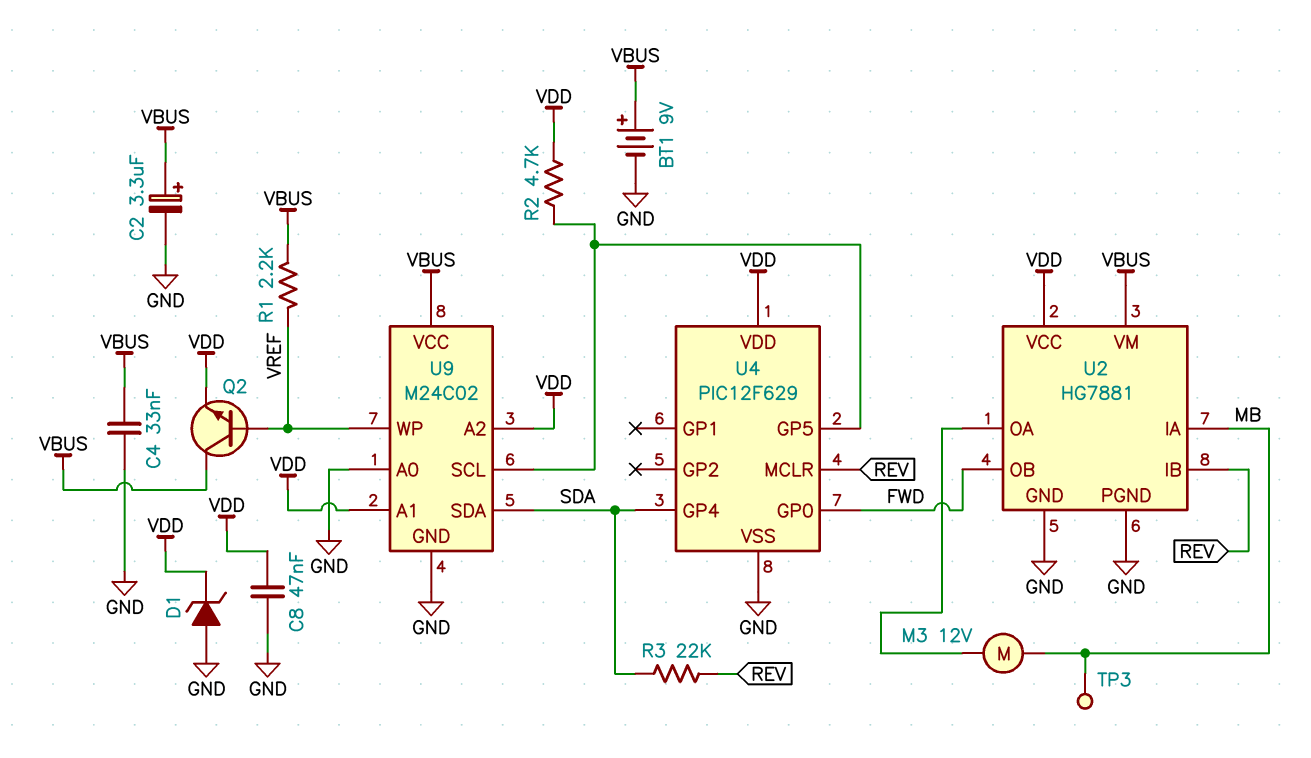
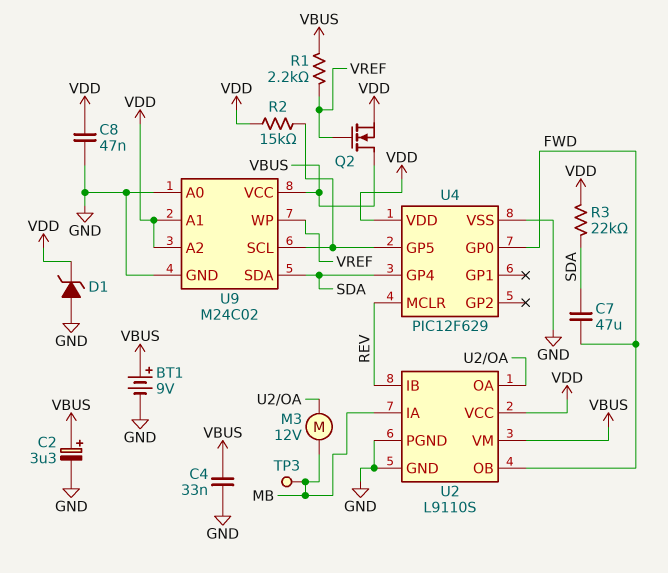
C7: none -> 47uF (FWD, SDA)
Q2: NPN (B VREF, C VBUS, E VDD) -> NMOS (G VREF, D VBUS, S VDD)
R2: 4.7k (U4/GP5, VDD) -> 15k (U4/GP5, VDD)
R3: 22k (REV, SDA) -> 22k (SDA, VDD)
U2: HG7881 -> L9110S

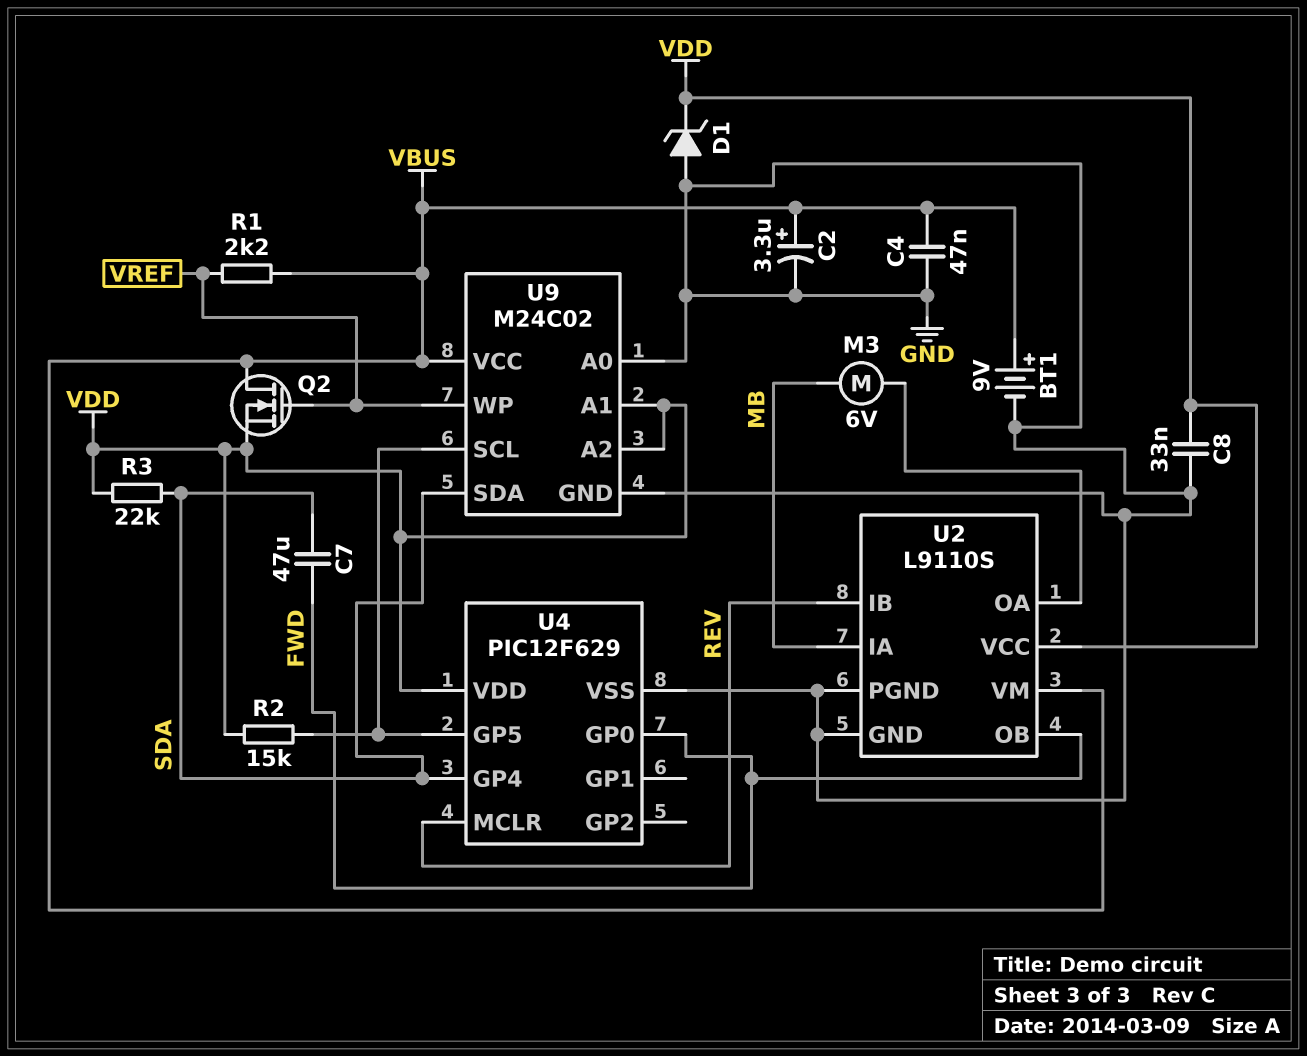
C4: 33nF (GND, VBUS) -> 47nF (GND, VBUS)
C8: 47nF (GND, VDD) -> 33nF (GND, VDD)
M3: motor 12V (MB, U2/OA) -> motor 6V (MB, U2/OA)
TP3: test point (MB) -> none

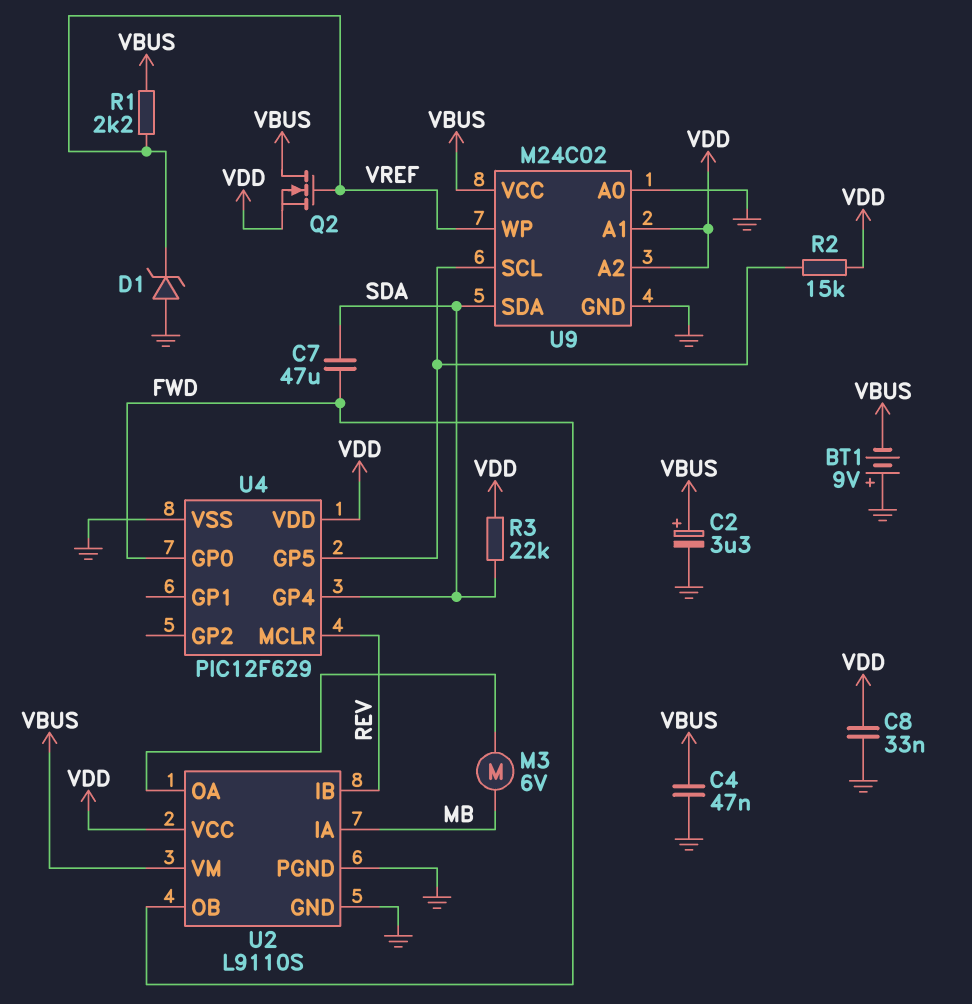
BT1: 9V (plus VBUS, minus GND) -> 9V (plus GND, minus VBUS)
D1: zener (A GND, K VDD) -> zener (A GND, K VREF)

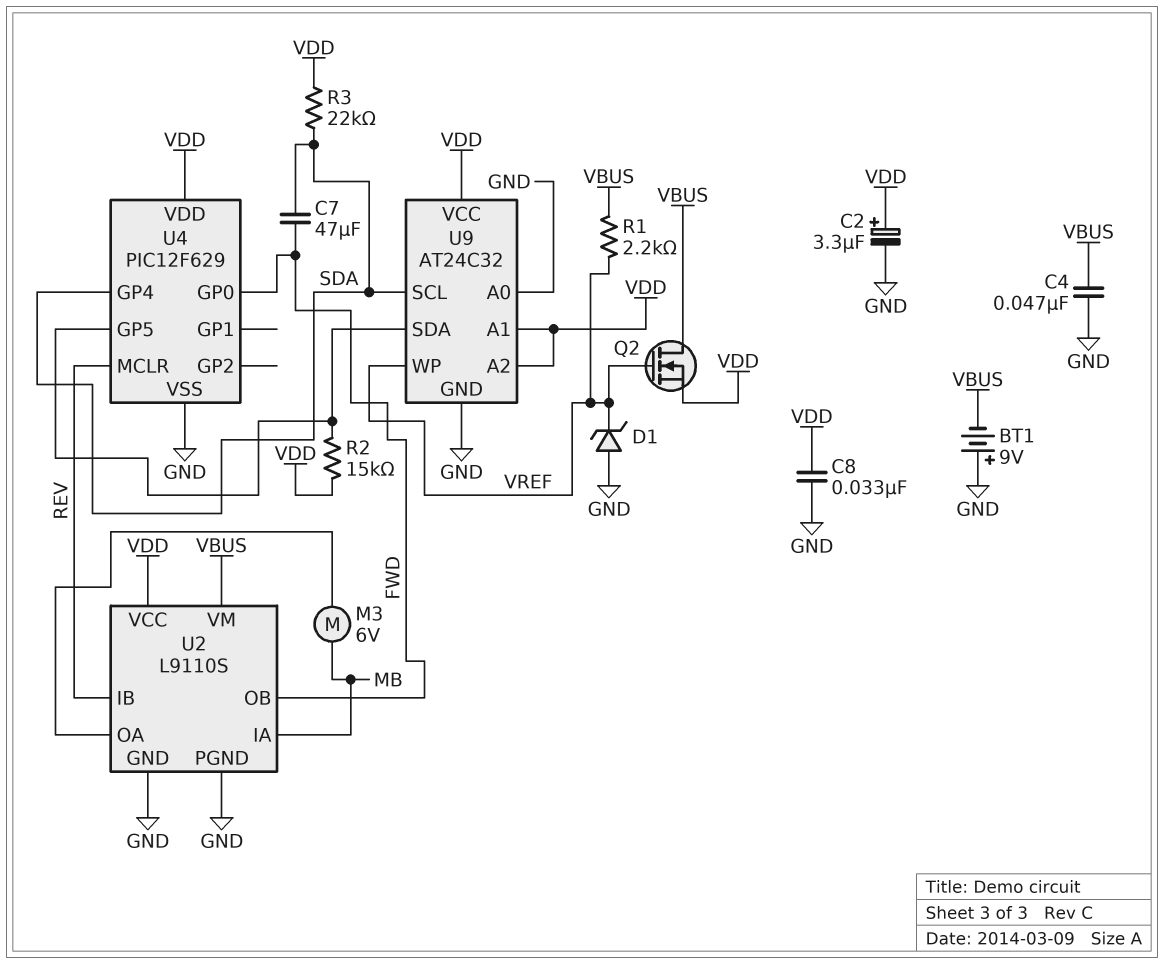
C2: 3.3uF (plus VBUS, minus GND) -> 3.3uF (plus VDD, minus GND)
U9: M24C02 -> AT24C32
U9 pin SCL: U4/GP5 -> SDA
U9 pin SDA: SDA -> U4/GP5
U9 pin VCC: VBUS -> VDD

------

**What needs to be done**
Beginning with the line that contains "R2: 4.7k (U4/GP5, VDD) -> 15k (U4/GP5, VDD)" and ending with the last line of the data, restate each line word for word. Exclude the pictures.

**Exercise answer**
R2: 4.7k (U4/GP5, VDD) -> 15k (U4/GP5, VDD)
R3: 22k (REV, SDA) -> 22k (SDA, VDD)
U2: HG7881 -> L9110S

C4: 33nF (GND, VBUS) -> 47nF (GND, VBUS)
C8: 47nF (GND, VDD) -> 33nF (GND, VDD)
M3: motor 12V (MB, U2/OA) -> motor 6V (MB, U2/OA)
TP3: test point (MB) -> none

BT1: 9V (plus VBUS, minus GND) -> 9V (plus GND, minus VBUS)
D1: zener (A GND, K VDD) -> zener (A GND, K VREF)

C2: 3.3uF (plus VBUS, minus GND) -> 3.3uF (plus VDD, minus GND)
U9: M24C02 -> AT24C32
U9 pin SCL: U4/GP5 -> SDA
U9 pin SDA: SDA -> U4/GP5
U9 pin VCC: VBUS -> VDD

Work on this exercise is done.